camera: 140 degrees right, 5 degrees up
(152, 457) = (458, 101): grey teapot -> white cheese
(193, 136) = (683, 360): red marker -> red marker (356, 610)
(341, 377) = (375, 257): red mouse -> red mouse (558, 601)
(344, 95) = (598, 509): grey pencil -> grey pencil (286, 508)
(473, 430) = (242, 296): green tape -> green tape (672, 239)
==
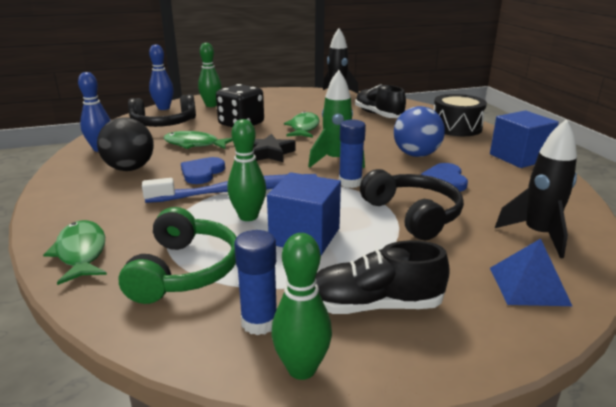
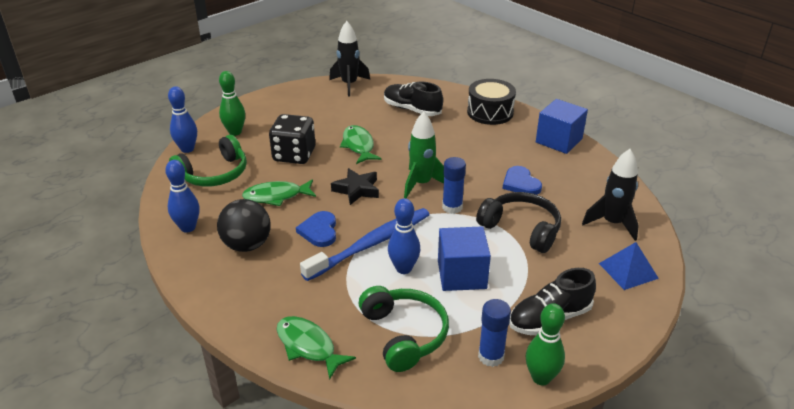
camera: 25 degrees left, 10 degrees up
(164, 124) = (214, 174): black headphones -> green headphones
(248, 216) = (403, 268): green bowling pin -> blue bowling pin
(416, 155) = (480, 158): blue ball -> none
==
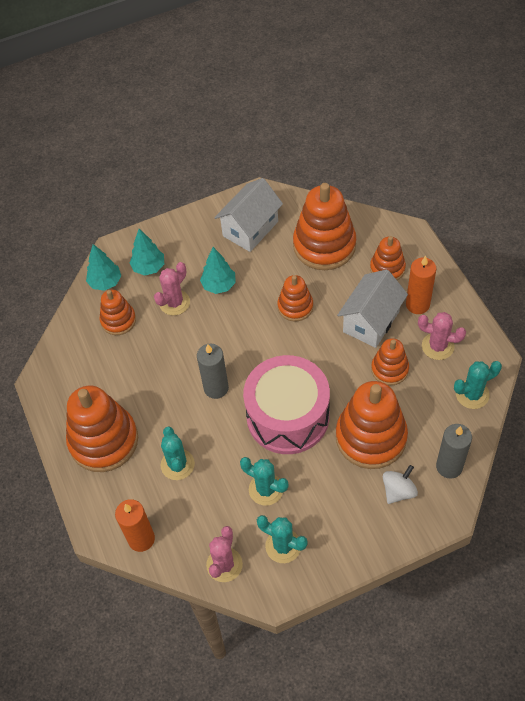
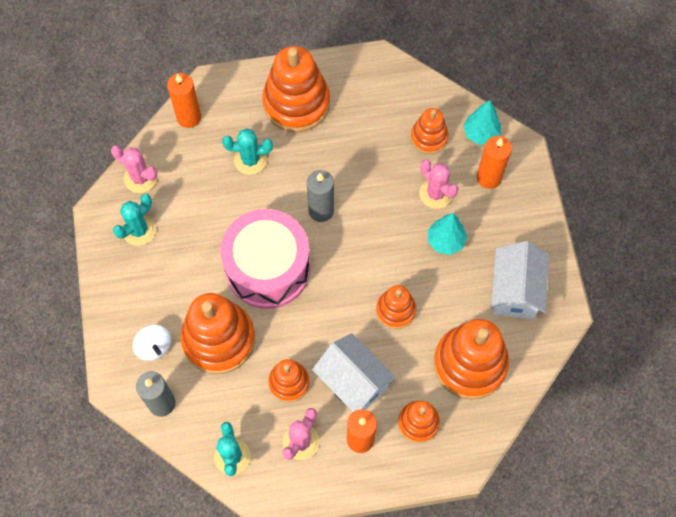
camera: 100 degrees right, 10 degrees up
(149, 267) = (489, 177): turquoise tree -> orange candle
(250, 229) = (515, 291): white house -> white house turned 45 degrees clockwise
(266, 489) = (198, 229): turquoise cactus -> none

=== PROMPT ===
Taking the entries above, write out exactly each line from the one holding "camera: 140 degrees right, 5 degrees up" to the one holding "(473, 430) = (242, 296): green", both included, and stop there.

=== RESULT FOR THIS EXERCISE ===
camera: 140 degrees right, 5 degrees up
(152, 457) = (458, 101): grey teapot -> white cheese
(193, 136) = (683, 360): red marker -> red marker (356, 610)
(341, 377) = (375, 257): red mouse -> red mouse (558, 601)
(344, 95) = (598, 509): grey pencil -> grey pencil (286, 508)
(473, 430) = (242, 296): green tape -> green tape (672, 239)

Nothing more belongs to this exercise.